Content starts

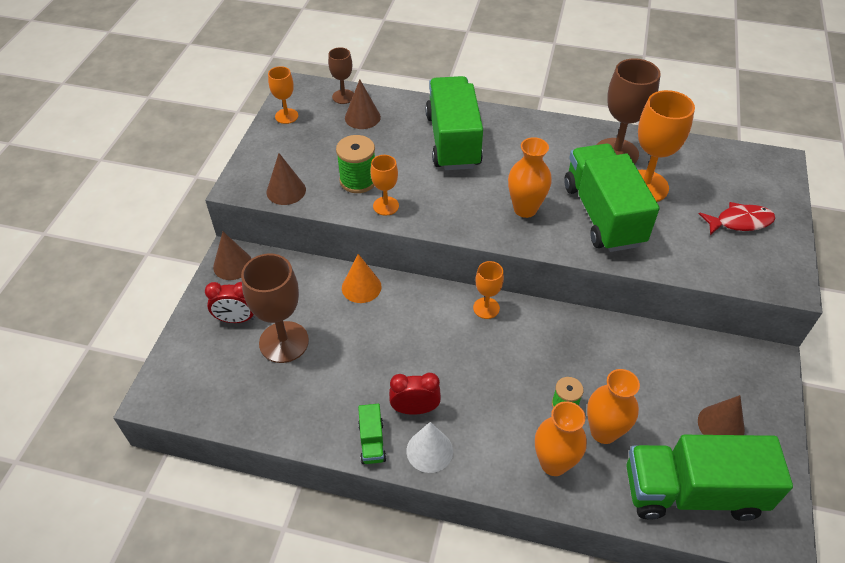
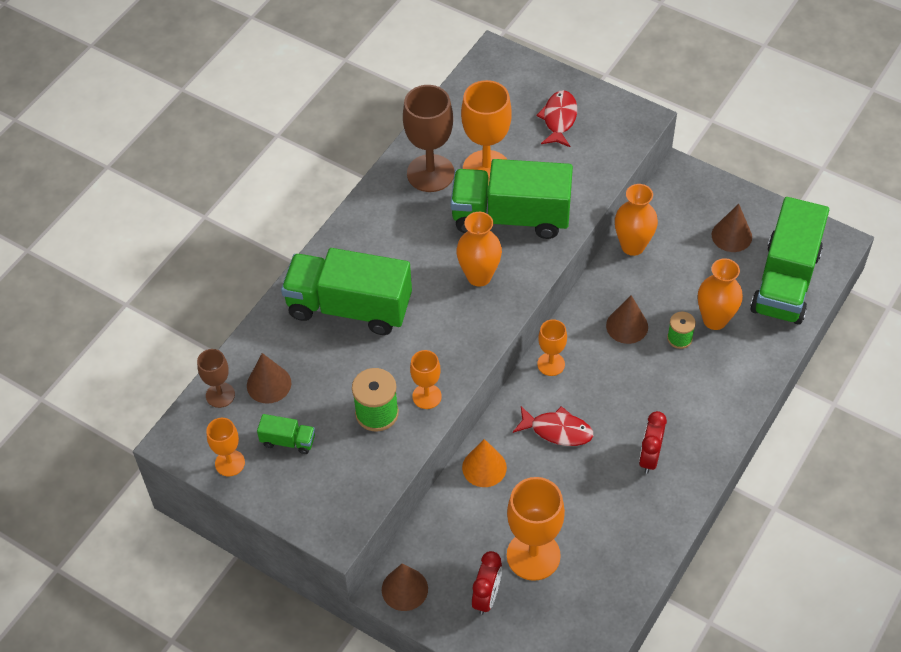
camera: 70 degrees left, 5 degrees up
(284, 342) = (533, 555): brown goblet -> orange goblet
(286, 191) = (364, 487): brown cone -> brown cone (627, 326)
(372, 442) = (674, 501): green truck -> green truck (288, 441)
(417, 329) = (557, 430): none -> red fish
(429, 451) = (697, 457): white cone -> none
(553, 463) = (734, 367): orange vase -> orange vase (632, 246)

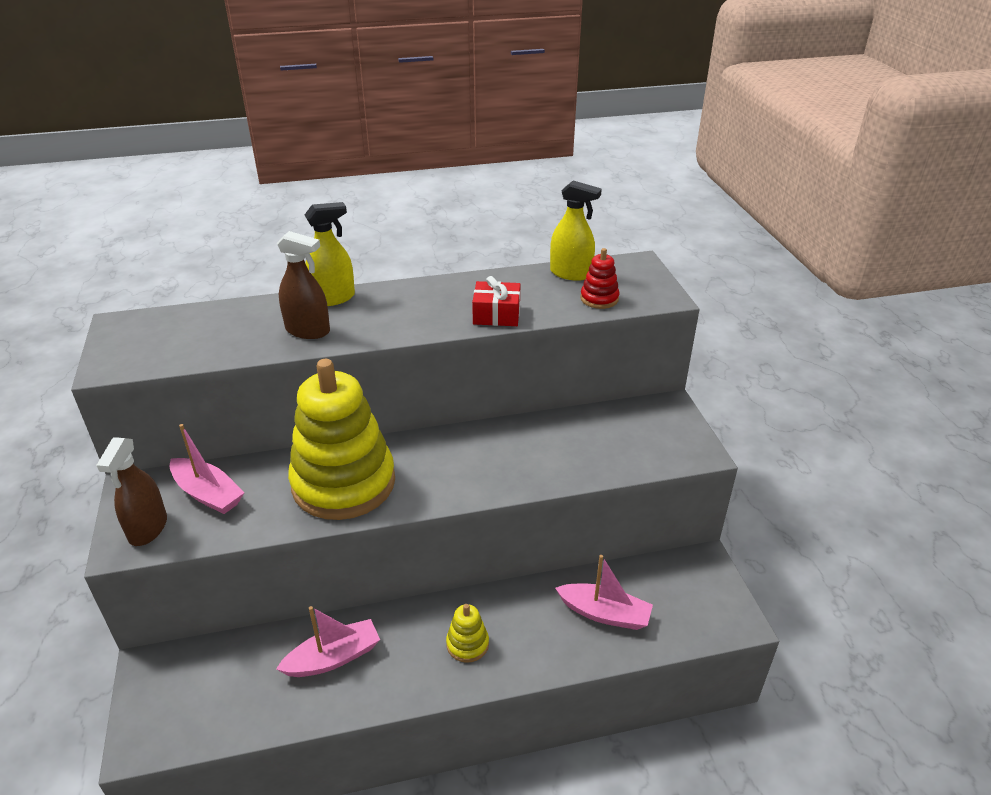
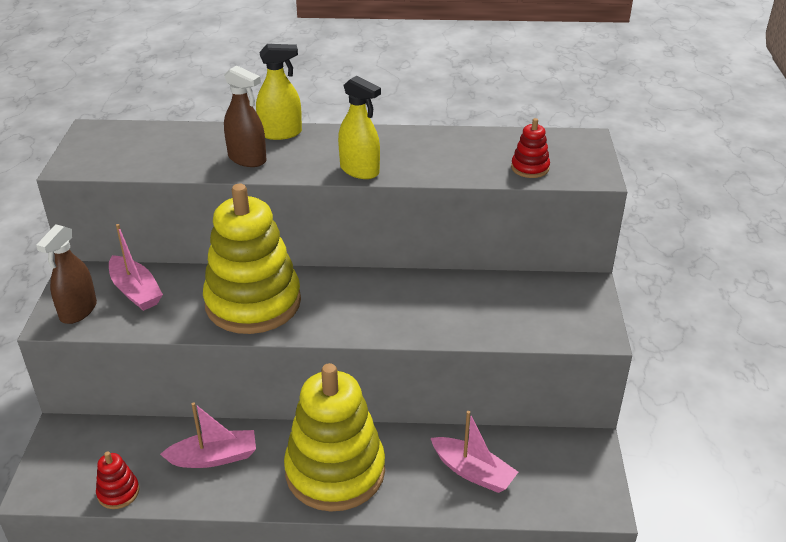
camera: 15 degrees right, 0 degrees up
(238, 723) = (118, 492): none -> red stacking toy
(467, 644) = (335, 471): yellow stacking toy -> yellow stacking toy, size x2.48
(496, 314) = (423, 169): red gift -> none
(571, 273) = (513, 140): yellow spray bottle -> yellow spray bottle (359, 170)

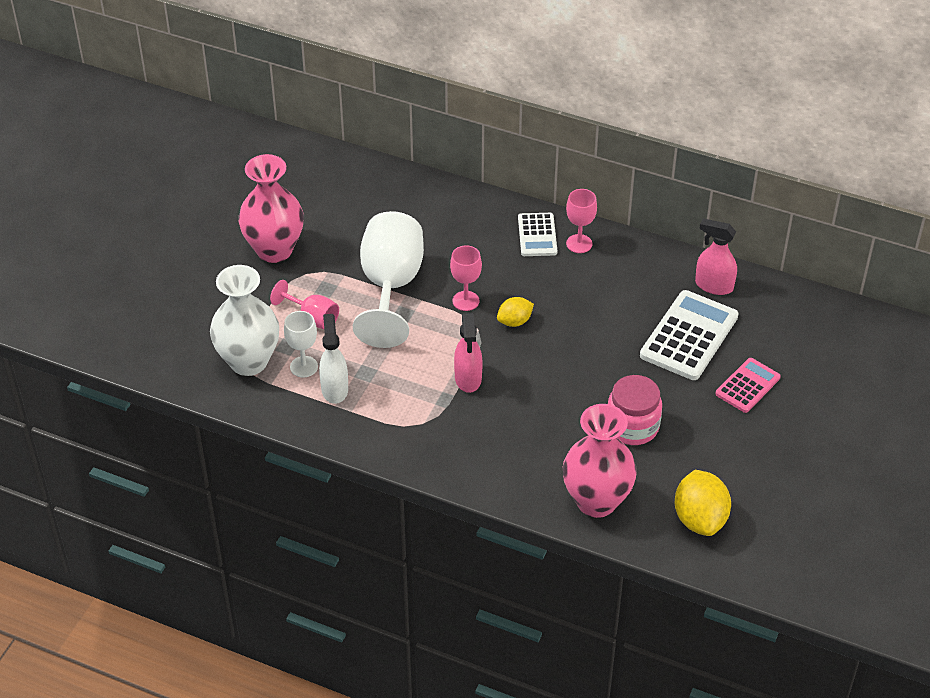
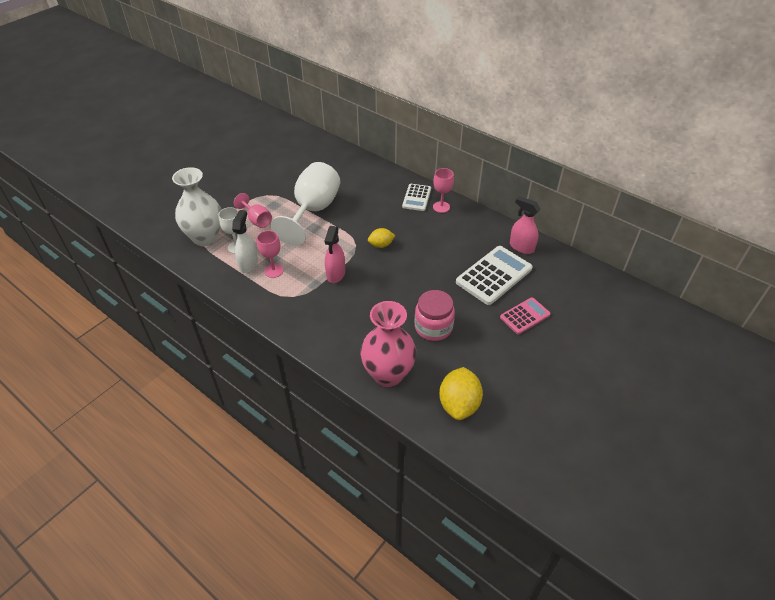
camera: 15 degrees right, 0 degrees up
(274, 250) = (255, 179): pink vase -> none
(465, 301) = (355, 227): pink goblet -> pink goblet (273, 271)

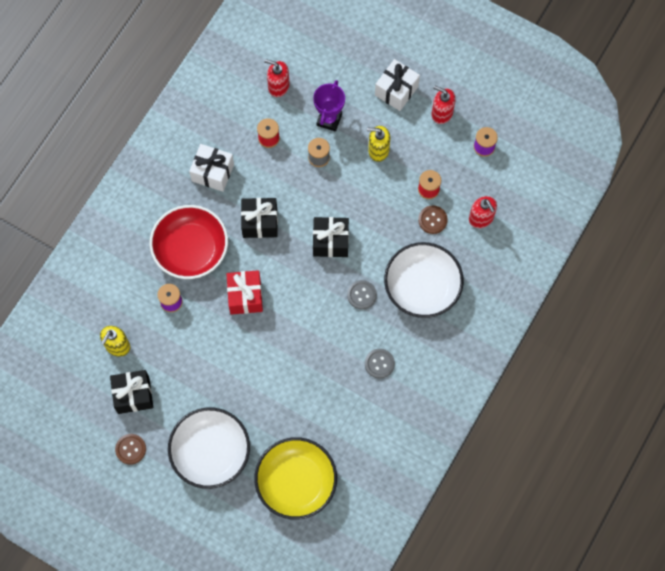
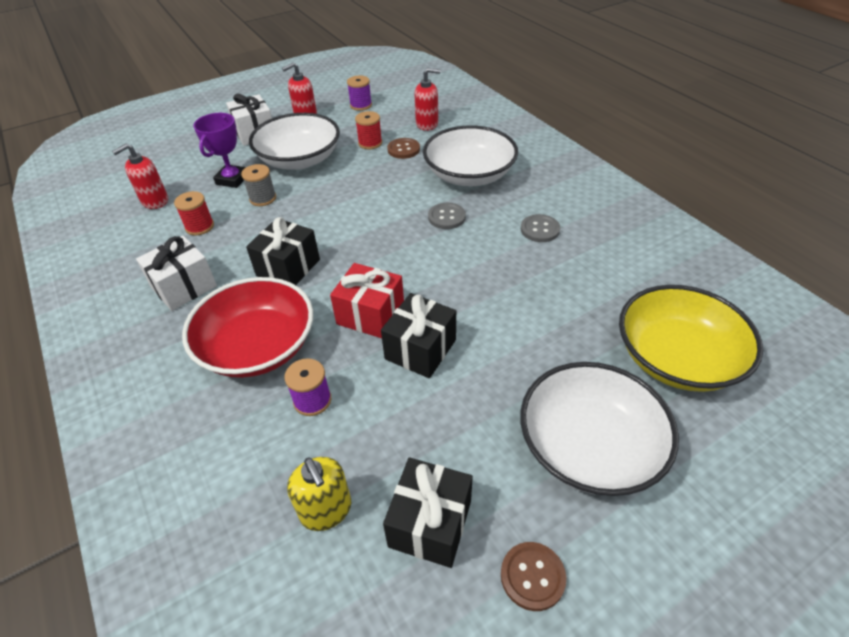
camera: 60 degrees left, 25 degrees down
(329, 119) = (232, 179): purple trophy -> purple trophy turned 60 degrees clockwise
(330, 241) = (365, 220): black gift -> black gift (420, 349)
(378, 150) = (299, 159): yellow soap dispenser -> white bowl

Content ends

> [WORK INSTRUCTION]
Pictures are skipped here. Print exactly, and only, the lines from the one holding "(238, 723) = (118, 492): none" through the final line of the material above, both ends included.

> [ANSWER FOR THIS EXERCISE]
(238, 723) = (118, 492): none -> red stacking toy
(467, 644) = (335, 471): yellow stacking toy -> yellow stacking toy, size x2.48
(496, 314) = (423, 169): red gift -> none
(571, 273) = (513, 140): yellow spray bottle -> yellow spray bottle (359, 170)

camera: 15 degrees right, 0 degrees up
(274, 250) = (255, 179): pink vase -> none
(465, 301) = (355, 227): pink goblet -> pink goblet (273, 271)

camera: 60 degrees left, 25 degrees down
(329, 119) = (232, 179): purple trophy -> purple trophy turned 60 degrees clockwise
(330, 241) = (365, 220): black gift -> black gift (420, 349)
(378, 150) = (299, 159): yellow soap dispenser -> white bowl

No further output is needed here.